Exercise: Whenever a line in the entries includes the word "ball", copy that line out.

++++ Material to process

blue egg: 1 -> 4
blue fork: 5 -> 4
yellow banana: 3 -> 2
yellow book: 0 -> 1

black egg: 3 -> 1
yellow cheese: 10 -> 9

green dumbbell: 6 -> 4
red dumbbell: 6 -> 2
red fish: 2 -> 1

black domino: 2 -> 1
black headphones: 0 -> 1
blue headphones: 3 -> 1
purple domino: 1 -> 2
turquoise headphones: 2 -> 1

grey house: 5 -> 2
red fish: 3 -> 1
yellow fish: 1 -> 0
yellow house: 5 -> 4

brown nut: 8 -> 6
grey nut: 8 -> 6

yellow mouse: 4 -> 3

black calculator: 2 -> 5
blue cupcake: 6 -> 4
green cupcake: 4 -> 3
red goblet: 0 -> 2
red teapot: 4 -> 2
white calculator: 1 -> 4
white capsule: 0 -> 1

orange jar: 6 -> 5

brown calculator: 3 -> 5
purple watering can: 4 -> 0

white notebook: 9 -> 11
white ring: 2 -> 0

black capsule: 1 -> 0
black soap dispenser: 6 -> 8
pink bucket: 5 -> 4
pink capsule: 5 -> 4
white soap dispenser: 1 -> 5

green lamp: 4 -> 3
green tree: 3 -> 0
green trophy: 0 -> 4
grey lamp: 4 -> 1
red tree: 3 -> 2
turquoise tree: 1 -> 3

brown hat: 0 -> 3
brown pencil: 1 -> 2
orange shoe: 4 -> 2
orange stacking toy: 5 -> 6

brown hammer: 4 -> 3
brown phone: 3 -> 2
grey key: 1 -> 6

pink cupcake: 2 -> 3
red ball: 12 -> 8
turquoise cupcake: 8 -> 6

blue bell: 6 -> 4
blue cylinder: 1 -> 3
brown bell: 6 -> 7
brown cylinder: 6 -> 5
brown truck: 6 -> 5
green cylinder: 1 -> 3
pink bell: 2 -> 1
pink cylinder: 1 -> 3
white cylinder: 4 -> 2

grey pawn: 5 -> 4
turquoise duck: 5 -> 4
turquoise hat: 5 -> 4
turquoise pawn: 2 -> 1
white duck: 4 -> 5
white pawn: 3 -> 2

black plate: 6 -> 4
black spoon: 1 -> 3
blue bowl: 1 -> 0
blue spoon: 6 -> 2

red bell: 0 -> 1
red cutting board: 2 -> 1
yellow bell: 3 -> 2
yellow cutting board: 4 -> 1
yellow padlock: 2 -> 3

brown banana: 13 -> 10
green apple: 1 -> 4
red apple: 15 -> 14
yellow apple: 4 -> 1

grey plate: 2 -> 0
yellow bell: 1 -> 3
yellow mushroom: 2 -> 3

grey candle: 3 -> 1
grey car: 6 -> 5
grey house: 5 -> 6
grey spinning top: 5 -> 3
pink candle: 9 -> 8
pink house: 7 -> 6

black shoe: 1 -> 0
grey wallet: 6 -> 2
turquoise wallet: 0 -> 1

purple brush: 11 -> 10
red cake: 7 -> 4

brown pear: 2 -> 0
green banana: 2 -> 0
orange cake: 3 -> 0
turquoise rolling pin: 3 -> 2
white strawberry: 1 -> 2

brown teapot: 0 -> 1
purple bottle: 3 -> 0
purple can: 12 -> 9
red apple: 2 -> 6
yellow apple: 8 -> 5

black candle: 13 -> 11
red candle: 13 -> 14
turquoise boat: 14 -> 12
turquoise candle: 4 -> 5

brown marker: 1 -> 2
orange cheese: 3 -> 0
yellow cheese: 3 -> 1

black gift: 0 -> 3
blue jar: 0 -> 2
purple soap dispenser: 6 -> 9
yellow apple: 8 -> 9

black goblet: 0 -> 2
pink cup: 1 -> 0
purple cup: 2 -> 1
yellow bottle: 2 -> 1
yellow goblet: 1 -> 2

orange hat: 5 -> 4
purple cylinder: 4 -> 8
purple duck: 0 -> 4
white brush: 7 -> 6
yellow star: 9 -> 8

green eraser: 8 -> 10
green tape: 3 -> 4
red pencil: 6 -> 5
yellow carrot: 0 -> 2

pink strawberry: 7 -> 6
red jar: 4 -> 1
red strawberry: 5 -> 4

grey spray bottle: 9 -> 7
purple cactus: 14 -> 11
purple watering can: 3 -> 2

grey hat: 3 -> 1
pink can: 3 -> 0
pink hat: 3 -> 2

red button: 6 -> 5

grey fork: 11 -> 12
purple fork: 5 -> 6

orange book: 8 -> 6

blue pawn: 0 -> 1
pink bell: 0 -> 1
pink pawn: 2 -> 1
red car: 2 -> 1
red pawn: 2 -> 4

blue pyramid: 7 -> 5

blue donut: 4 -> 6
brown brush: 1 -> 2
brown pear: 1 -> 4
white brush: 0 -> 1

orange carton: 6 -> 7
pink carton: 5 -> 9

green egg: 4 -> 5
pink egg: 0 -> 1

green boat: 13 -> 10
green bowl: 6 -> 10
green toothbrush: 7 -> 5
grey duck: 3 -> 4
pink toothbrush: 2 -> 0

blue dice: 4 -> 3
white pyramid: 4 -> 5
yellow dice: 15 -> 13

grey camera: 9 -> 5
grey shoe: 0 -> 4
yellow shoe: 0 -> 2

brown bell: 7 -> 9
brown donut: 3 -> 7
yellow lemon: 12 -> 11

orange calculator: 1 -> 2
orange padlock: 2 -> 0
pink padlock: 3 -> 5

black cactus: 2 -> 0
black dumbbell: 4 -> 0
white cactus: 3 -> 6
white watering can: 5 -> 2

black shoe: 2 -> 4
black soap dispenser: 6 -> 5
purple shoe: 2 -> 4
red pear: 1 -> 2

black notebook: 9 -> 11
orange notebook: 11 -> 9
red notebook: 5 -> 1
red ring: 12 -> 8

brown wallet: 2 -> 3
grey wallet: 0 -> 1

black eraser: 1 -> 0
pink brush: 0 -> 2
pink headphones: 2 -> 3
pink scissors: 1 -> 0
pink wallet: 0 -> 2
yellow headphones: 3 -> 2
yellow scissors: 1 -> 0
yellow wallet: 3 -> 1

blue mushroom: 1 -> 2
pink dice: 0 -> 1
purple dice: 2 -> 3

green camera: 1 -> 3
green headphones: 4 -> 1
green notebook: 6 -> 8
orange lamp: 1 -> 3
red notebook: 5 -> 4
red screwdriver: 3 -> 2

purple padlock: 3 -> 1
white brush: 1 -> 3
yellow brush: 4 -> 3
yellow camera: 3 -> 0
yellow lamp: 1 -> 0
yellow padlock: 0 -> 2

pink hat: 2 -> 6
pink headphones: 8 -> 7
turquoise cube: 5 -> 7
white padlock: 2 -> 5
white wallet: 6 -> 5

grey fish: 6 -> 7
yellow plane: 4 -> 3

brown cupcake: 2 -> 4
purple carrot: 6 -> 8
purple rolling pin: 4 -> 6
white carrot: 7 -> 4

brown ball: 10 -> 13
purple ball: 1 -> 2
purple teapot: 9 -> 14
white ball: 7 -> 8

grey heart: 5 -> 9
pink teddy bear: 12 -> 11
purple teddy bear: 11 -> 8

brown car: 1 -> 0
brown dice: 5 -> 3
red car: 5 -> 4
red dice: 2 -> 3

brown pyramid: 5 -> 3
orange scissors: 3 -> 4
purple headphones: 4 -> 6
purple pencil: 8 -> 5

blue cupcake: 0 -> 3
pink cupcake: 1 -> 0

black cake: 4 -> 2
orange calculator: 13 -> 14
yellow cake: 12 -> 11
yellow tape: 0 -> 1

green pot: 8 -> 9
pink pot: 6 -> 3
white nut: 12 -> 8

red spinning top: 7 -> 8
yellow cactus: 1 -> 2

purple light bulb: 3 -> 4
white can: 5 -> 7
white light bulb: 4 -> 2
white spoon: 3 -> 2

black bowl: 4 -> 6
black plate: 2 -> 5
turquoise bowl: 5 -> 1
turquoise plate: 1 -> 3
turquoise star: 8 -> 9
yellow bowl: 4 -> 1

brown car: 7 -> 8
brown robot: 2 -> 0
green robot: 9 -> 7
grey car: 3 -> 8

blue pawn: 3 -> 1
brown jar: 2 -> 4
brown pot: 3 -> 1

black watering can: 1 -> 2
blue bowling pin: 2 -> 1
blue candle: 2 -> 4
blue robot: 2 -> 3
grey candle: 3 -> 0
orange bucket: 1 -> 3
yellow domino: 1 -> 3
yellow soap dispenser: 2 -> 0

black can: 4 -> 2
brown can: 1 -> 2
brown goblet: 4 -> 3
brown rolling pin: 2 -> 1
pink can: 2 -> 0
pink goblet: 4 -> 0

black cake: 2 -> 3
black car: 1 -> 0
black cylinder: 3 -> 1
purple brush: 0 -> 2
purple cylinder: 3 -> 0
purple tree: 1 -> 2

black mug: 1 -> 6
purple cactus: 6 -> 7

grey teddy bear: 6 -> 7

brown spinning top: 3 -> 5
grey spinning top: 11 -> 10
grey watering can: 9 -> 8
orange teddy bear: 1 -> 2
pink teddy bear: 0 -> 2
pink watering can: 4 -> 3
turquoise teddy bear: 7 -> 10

++++++++

Response:
red ball: 12 -> 8
brown ball: 10 -> 13
purple ball: 1 -> 2
white ball: 7 -> 8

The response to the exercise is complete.